[Data extracted from a collection]
╔══

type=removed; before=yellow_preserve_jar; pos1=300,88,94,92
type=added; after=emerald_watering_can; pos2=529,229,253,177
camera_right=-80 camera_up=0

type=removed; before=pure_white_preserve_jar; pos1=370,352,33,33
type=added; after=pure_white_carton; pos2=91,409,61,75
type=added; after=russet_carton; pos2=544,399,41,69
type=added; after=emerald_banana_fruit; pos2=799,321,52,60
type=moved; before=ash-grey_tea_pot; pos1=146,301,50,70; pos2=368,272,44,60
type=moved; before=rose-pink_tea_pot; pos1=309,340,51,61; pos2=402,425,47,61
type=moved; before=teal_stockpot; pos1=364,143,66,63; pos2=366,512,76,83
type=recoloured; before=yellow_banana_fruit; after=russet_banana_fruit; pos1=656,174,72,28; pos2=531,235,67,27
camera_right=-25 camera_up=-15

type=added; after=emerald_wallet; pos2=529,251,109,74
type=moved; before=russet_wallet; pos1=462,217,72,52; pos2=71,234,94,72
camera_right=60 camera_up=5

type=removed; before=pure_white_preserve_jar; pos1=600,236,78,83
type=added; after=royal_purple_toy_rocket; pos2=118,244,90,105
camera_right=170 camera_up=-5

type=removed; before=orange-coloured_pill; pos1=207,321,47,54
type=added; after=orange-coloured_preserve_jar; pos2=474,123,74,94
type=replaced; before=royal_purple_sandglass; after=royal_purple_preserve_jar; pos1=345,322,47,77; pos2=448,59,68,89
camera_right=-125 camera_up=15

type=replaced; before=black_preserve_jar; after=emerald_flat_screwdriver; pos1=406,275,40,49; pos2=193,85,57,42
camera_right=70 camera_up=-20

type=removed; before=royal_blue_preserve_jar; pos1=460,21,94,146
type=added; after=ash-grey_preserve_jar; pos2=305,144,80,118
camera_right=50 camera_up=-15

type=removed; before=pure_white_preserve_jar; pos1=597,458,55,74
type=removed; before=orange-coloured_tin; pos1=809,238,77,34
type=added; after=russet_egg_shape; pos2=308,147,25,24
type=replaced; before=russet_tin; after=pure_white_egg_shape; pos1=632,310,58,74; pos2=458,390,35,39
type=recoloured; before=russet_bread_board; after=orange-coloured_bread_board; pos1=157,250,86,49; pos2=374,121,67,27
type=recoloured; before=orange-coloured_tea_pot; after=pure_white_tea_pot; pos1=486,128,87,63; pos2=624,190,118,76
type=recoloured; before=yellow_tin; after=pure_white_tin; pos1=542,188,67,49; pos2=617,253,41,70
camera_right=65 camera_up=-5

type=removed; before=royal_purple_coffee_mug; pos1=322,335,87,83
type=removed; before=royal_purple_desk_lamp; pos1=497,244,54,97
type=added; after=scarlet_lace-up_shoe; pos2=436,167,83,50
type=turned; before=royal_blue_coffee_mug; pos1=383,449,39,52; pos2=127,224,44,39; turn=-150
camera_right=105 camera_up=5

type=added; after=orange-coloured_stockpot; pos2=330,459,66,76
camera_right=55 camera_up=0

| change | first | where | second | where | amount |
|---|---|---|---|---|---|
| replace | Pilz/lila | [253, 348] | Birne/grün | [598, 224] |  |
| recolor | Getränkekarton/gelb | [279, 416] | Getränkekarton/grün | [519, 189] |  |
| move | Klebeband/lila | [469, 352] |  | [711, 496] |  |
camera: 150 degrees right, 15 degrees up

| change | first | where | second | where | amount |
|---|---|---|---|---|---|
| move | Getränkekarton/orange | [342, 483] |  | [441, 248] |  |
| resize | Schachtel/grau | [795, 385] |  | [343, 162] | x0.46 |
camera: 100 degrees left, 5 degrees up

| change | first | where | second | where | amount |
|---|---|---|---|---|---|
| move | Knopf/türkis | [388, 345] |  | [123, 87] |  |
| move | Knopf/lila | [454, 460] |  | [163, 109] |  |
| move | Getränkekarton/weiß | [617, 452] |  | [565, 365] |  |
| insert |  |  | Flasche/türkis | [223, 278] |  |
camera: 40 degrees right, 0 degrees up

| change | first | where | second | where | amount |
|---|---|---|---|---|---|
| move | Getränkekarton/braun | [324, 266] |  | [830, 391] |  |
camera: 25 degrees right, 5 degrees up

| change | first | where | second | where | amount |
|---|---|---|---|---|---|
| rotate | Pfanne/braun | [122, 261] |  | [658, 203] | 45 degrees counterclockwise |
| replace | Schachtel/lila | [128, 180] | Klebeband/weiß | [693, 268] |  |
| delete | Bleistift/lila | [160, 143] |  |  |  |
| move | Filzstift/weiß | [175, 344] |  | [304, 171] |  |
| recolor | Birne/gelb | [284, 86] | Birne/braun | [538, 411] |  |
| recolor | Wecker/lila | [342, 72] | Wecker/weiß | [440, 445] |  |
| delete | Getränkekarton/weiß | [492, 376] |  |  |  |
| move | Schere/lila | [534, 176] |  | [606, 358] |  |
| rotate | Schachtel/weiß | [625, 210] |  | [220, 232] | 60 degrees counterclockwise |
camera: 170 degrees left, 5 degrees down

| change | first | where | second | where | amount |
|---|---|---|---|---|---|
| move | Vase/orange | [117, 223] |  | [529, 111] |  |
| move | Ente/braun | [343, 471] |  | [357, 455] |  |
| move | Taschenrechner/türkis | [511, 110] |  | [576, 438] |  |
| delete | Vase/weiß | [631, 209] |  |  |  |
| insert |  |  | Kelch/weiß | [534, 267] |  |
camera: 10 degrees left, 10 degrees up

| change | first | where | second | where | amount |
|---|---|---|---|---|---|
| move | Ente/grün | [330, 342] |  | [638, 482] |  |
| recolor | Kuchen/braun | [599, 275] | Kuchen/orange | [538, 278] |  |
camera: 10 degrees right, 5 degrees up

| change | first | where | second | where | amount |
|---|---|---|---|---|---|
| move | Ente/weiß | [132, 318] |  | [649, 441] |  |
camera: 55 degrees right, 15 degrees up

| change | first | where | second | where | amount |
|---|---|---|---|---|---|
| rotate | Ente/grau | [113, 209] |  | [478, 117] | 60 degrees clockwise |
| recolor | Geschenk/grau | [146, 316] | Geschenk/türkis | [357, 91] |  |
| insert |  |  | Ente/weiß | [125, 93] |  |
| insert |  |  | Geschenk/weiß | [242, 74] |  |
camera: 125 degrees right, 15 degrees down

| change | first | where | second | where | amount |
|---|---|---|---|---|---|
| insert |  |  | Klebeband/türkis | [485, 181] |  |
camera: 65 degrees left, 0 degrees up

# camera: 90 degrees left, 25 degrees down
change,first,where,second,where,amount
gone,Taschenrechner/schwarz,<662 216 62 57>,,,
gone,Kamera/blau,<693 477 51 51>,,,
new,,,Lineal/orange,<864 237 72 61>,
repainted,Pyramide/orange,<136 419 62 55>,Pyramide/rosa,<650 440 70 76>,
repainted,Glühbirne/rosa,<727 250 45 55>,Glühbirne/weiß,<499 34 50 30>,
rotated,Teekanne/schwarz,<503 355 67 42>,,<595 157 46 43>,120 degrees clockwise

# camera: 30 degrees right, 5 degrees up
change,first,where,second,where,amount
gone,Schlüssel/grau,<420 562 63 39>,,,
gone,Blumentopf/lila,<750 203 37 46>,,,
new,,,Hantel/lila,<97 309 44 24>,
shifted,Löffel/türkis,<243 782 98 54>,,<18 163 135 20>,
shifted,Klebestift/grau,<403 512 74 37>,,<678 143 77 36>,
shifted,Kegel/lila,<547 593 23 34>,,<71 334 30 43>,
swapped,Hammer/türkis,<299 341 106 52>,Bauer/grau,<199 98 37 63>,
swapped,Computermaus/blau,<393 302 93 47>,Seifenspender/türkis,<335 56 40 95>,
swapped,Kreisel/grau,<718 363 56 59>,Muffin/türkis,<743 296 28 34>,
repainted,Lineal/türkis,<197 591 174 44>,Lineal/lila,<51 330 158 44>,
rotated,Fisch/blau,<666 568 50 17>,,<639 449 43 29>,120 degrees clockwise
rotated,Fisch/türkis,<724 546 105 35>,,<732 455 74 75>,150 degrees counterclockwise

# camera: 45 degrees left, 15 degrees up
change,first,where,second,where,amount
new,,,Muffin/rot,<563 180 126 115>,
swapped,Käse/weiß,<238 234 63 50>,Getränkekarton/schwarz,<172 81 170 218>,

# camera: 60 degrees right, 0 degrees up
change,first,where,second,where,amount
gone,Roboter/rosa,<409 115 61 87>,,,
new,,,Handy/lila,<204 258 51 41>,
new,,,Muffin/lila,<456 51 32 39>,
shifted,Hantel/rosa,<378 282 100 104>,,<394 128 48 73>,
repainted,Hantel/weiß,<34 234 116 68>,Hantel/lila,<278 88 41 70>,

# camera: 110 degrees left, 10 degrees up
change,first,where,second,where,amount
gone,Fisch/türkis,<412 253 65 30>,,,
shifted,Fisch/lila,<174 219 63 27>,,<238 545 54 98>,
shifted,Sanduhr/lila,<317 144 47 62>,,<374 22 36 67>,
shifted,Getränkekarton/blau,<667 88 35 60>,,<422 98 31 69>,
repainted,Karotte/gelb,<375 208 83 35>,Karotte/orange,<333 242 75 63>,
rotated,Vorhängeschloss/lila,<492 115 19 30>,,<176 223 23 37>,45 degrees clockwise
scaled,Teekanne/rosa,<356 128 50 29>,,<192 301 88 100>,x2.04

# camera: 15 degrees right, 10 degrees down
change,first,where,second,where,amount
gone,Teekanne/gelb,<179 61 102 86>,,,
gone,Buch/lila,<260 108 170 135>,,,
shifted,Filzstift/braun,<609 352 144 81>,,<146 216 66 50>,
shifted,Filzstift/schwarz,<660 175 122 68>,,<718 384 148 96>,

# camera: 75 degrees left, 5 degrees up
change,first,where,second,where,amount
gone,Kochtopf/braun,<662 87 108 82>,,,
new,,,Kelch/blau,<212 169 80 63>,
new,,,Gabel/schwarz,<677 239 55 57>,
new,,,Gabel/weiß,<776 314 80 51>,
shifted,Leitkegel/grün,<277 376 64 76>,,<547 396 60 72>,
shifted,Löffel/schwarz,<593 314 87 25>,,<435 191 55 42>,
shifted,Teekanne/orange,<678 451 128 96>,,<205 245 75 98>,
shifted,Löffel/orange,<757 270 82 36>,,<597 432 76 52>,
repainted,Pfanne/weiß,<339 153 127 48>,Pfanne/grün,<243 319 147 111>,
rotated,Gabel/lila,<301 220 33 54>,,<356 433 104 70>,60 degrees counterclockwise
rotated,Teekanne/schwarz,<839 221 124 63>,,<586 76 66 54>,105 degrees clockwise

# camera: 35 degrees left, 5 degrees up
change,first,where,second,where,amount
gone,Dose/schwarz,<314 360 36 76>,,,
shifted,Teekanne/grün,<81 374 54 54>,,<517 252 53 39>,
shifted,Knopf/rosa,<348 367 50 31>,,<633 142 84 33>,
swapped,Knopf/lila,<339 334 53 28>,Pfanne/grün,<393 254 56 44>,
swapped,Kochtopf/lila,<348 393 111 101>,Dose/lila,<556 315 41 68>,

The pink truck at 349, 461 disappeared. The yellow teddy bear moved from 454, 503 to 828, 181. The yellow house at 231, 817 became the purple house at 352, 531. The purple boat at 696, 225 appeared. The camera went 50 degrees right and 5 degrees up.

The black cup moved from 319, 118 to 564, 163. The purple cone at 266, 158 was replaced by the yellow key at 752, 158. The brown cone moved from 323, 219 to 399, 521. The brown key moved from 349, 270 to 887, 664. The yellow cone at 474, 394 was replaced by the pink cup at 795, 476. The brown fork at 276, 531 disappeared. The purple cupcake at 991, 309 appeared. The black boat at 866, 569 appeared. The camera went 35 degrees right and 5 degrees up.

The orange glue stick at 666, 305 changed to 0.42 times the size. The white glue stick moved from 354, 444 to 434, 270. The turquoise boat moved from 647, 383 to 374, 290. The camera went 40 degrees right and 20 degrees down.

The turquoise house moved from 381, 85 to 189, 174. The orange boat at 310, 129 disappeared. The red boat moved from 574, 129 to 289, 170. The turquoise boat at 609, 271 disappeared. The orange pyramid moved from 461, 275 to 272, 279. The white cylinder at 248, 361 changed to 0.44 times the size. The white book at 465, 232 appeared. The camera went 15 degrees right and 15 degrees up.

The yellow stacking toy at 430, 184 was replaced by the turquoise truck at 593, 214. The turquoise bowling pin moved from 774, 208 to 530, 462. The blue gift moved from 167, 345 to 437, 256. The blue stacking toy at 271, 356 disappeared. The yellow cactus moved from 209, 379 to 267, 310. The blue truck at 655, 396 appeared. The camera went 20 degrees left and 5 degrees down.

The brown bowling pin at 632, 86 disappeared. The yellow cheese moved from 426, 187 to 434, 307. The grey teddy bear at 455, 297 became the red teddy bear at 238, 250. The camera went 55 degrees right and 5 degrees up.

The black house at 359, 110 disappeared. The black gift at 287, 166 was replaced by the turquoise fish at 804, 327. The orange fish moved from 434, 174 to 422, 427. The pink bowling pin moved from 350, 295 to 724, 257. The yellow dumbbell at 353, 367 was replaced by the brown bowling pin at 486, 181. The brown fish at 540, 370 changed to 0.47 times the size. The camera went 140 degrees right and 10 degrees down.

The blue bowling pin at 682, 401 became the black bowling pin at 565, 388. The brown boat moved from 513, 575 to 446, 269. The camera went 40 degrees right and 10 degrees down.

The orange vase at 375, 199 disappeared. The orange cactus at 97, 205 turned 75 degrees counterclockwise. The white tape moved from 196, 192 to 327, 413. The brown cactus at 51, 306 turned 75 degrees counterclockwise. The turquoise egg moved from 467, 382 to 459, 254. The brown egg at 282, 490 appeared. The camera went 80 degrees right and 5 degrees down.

╚══

__Aim of the exercise__. Please give back only the lines between the first line of the entries and the line with "type=moved; before=rose-pink_tea_pot; pos1=309,340,51,61;", both ends included, word for word.

__Answer to the exercise__.
type=removed; before=yellow_preserve_jar; pos1=300,88,94,92
type=added; after=emerald_watering_can; pos2=529,229,253,177
camera_right=-80 camera_up=0

type=removed; before=pure_white_preserve_jar; pos1=370,352,33,33
type=added; after=pure_white_carton; pos2=91,409,61,75
type=added; after=russet_carton; pos2=544,399,41,69
type=added; after=emerald_banana_fruit; pos2=799,321,52,60
type=moved; before=ash-grey_tea_pot; pos1=146,301,50,70; pos2=368,272,44,60
type=moved; before=rose-pink_tea_pot; pos1=309,340,51,61; pos2=402,425,47,61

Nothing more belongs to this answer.